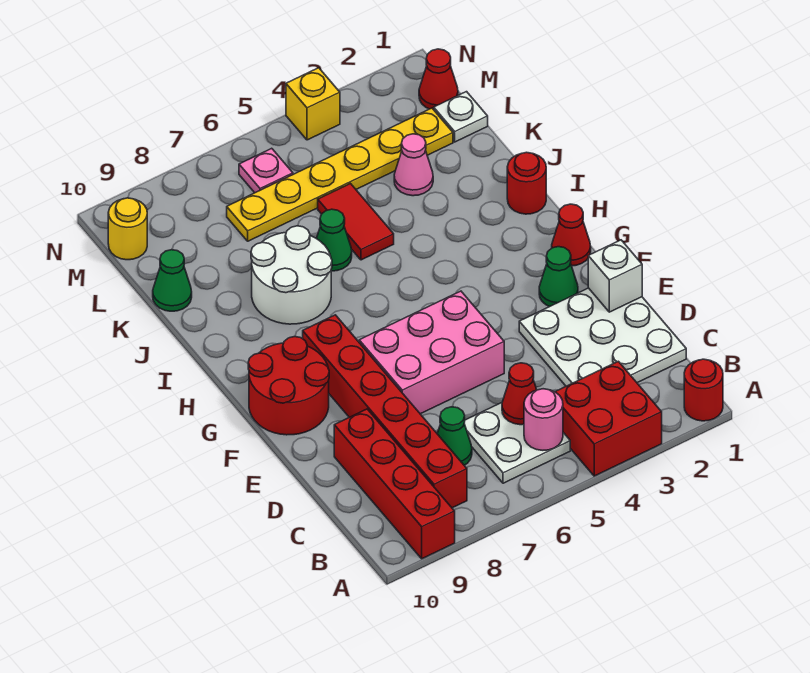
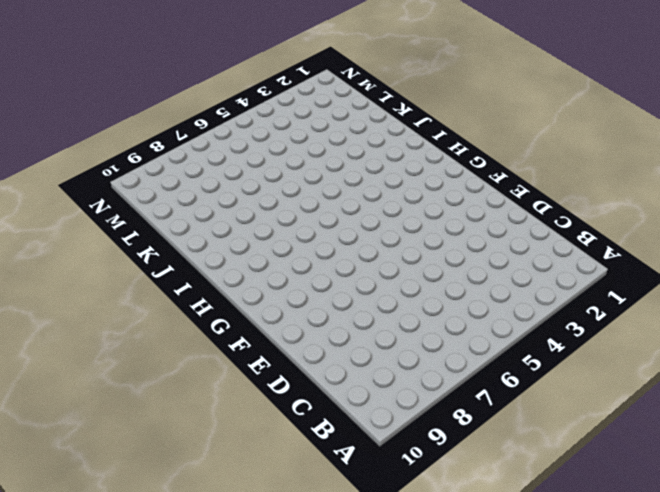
none -> red round brick A1 level 1
none -> red brick A3:B4 level 1
none -> red brick A9:D9 level 1

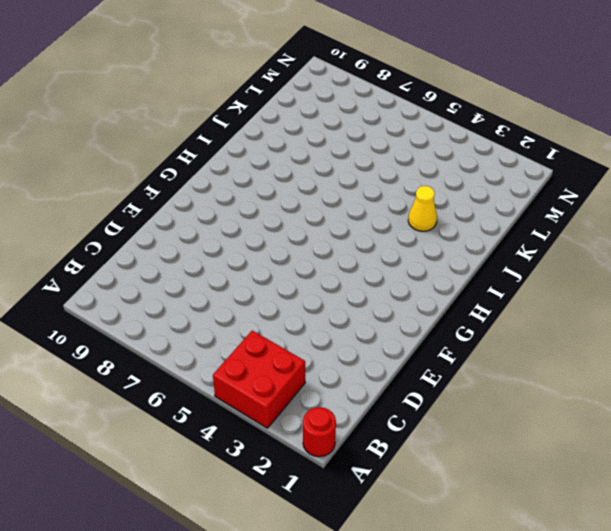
yellow cone J3 level 1 -> none
none -> red brick A9:D9 level 1
none -> white plate B5:C6 level 1
none -> red brick B8:G8 level 1

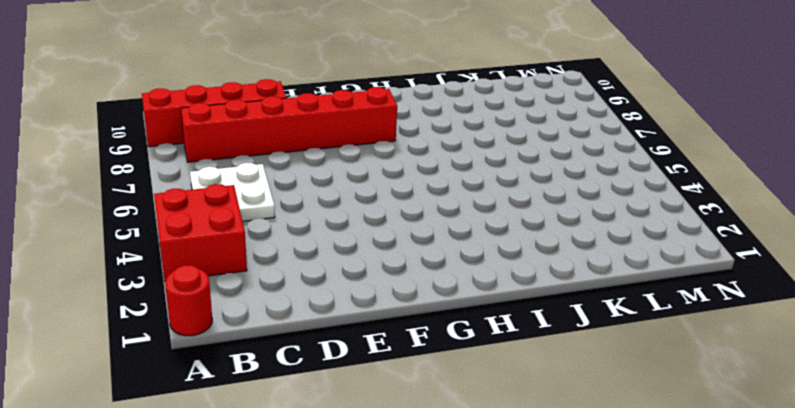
none -> white plate C1:E3 level 1
none -> green cone C7 level 1
none -> pink brick E5:F7 level 1

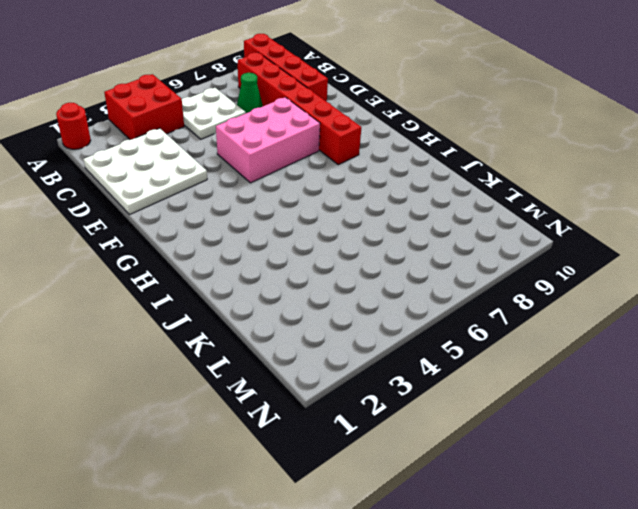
none -> green cone F2 level 1
none -> red round brick F9:G10 level 1
none -> red cone G1 level 1

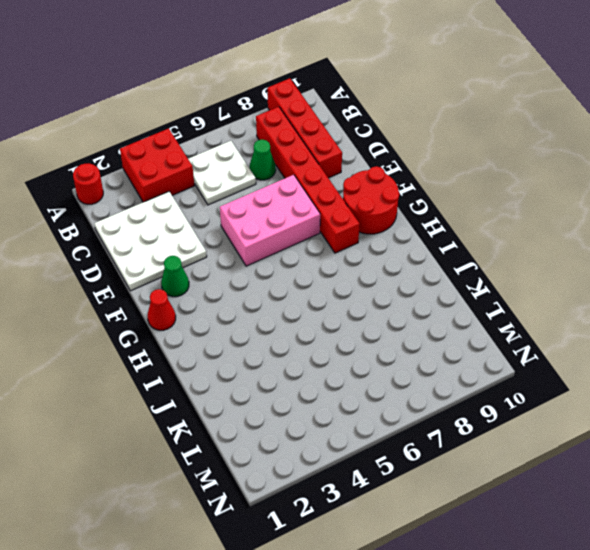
none -> red round brick I1 level 1
none -> white round brick I7:J8 level 1
none -> red tile J5:K5 level 1

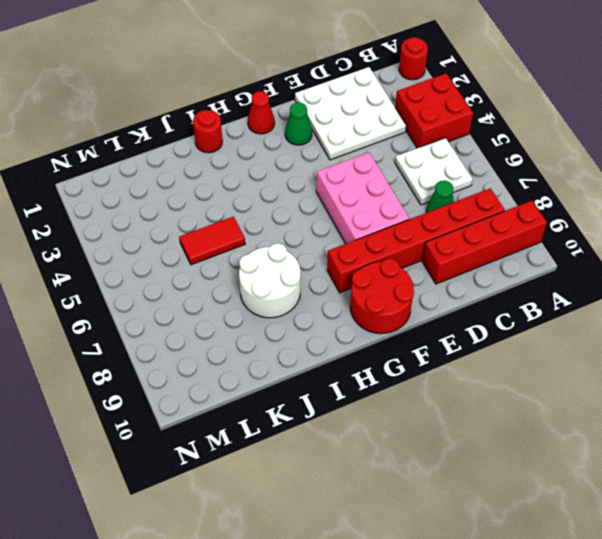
none -> green cone J6 level 1
none -> pink cone K3 level 1
none -> green cone K10 level 1

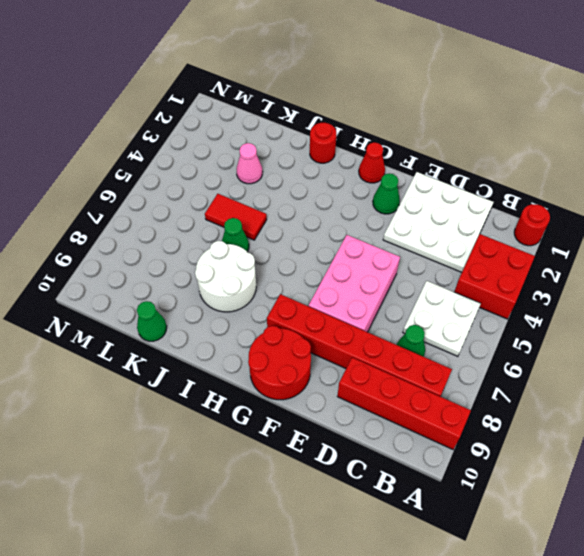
none -> white plate L1 level 1
none -> yellow plate L2:L7 level 1
none -> red cone M1 level 1

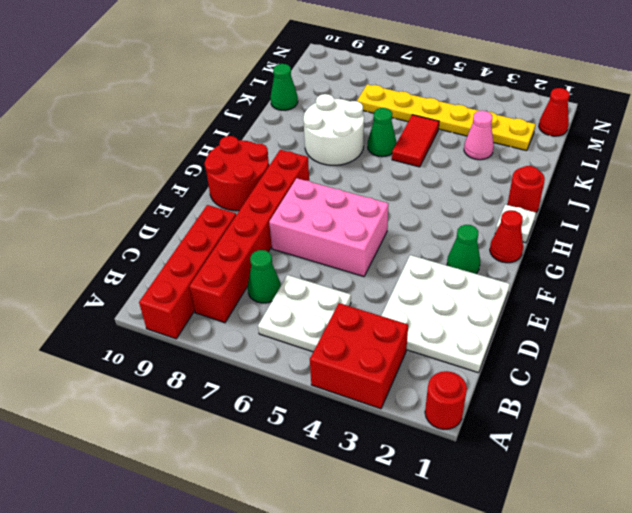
white plate H1 level 1 -> white plate L1 level 1
none -> pink plate M6 level 1
none -> yellow round brick M10 level 1
none -> yellow brick N4 level 1

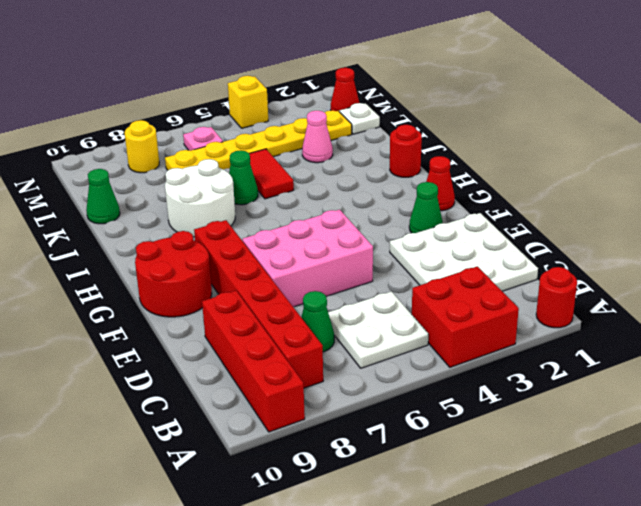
yellow round brick M8 level 1 -> yellow round brick M10 level 1
none -> pink round brick B5 level 2
none -> red cone C5 level 2
none -> white brick E1 level 2

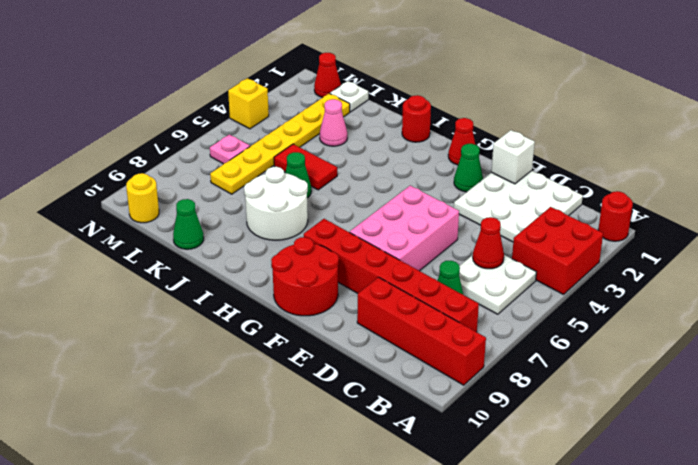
none -> pink round brick B5 level 2

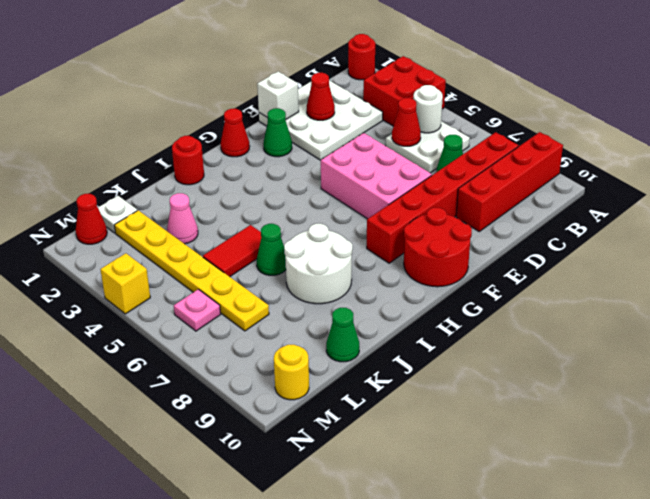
white round brick B5 level 2 -> pink round brick B5 level 2
red cone D2 level 2 -> none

————

Task to complete >>
Please copy every record above exactly, but leave the pictures out.

Answer space >>
none -> red round brick A1 level 1
none -> red brick A3:B4 level 1
none -> red brick A9:D9 level 1

yellow cone J3 level 1 -> none
none -> red brick A9:D9 level 1
none -> white plate B5:C6 level 1
none -> red brick B8:G8 level 1

none -> white plate C1:E3 level 1
none -> green cone C7 level 1
none -> pink brick E5:F7 level 1

none -> green cone F2 level 1
none -> red round brick F9:G10 level 1
none -> red cone G1 level 1

none -> red round brick I1 level 1
none -> white round brick I7:J8 level 1
none -> red tile J5:K5 level 1

none -> green cone J6 level 1
none -> pink cone K3 level 1
none -> green cone K10 level 1

none -> white plate L1 level 1
none -> yellow plate L2:L7 level 1
none -> red cone M1 level 1

white plate H1 level 1 -> white plate L1 level 1
none -> pink plate M6 level 1
none -> yellow round brick M10 level 1
none -> yellow brick N4 level 1

yellow round brick M8 level 1 -> yellow round brick M10 level 1
none -> pink round brick B5 level 2
none -> red cone C5 level 2
none -> white brick E1 level 2

none -> pink round brick B5 level 2

white round brick B5 level 2 -> pink round brick B5 level 2
red cone D2 level 2 -> none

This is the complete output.